**SOURCE INFORMATION**

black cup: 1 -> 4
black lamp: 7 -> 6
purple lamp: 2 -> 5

==

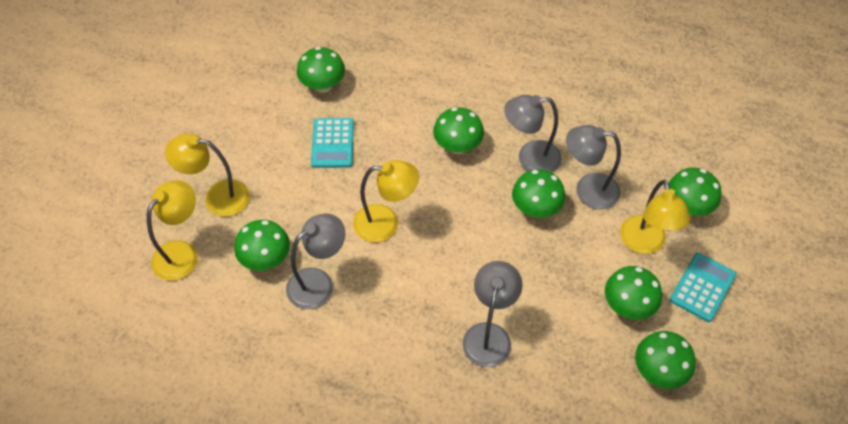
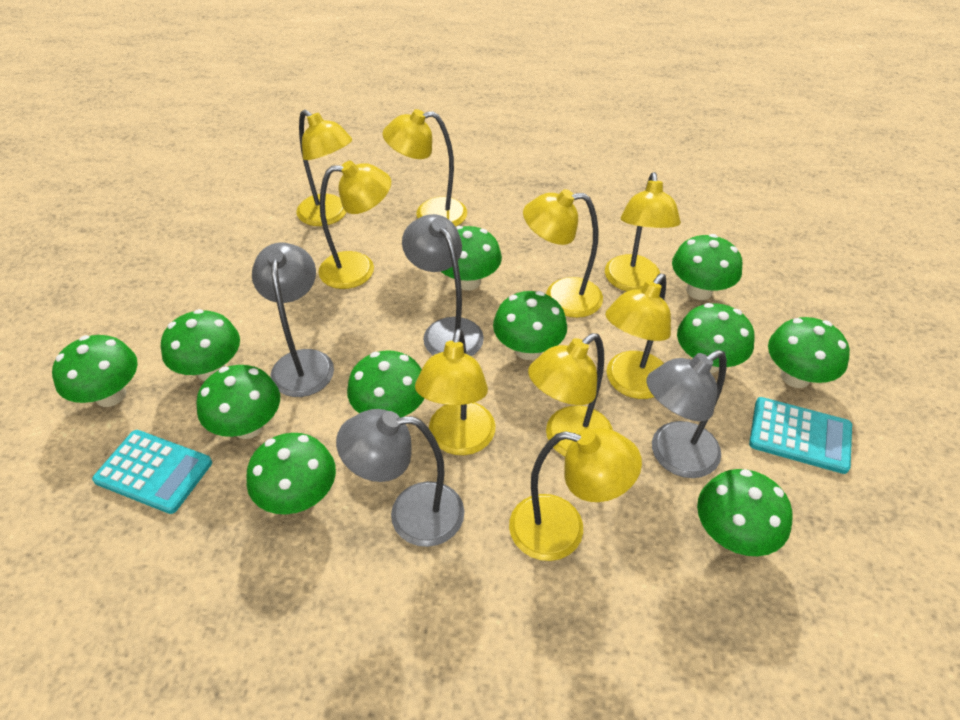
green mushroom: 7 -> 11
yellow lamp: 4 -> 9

--

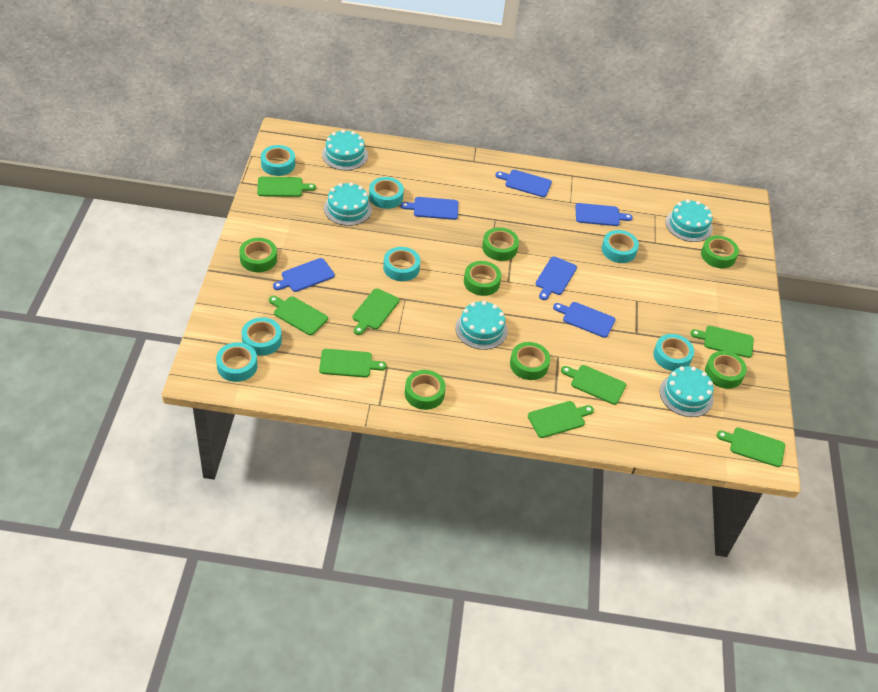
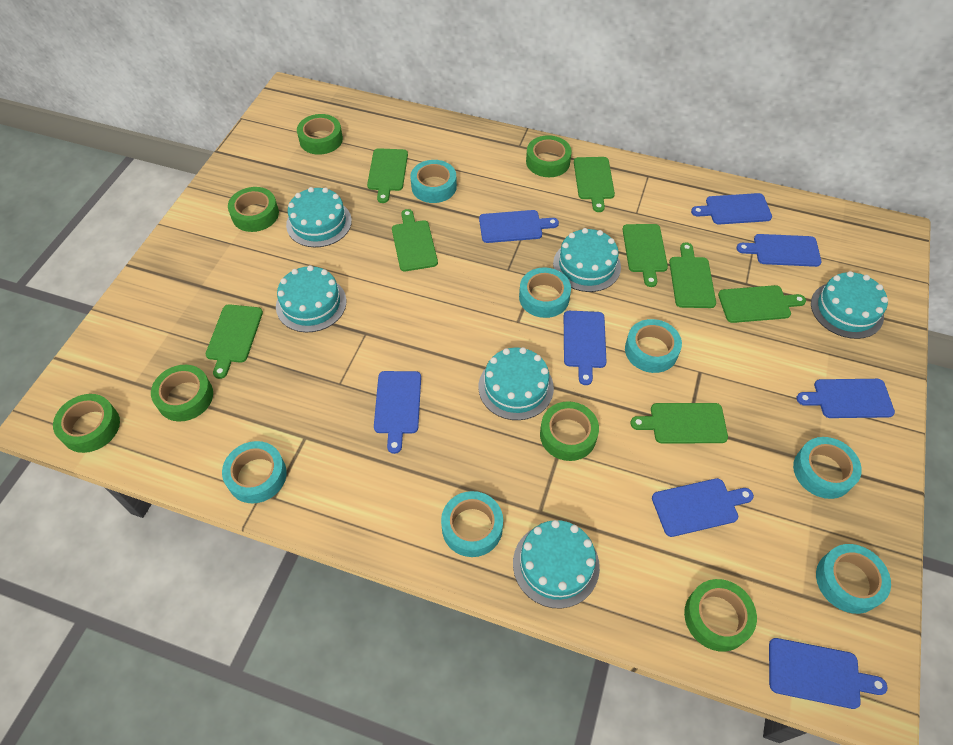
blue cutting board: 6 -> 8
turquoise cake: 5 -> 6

**TO DO**
Taking the records as a whole, report how many of their lines include the word "lamp". Nothing but the number is wanted.

**TASK RESULT**
3